======== TASK INPUT

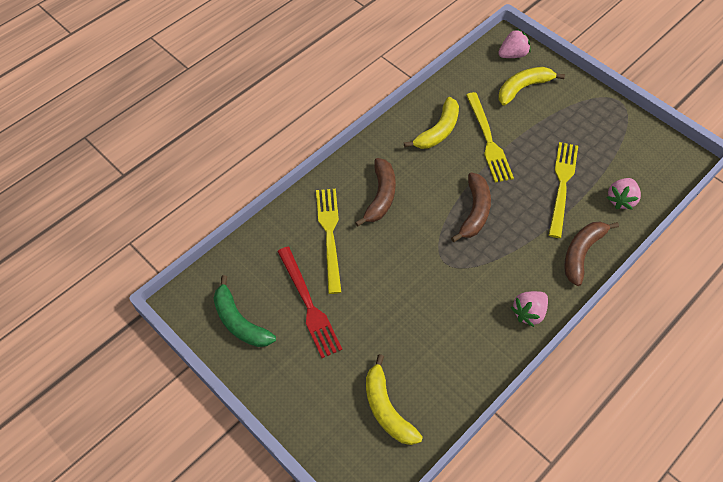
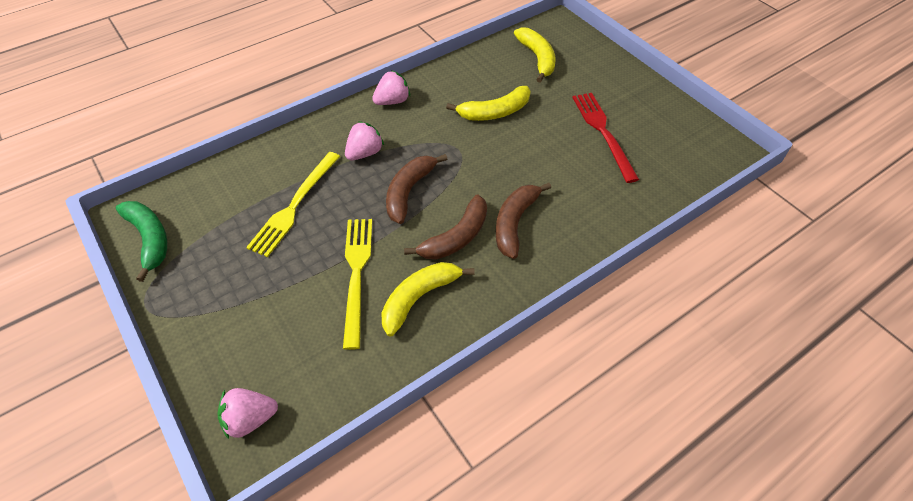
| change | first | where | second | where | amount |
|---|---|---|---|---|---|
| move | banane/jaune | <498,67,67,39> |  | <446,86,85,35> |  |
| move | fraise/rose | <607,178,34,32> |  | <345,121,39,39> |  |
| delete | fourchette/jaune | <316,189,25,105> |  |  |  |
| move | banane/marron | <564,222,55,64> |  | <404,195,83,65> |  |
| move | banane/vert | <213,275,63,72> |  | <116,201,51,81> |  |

================

> [INSTRUCTIONS FOR THE TASK] Say how many lines above hold "move", and nothing else.

> [RESULT] 4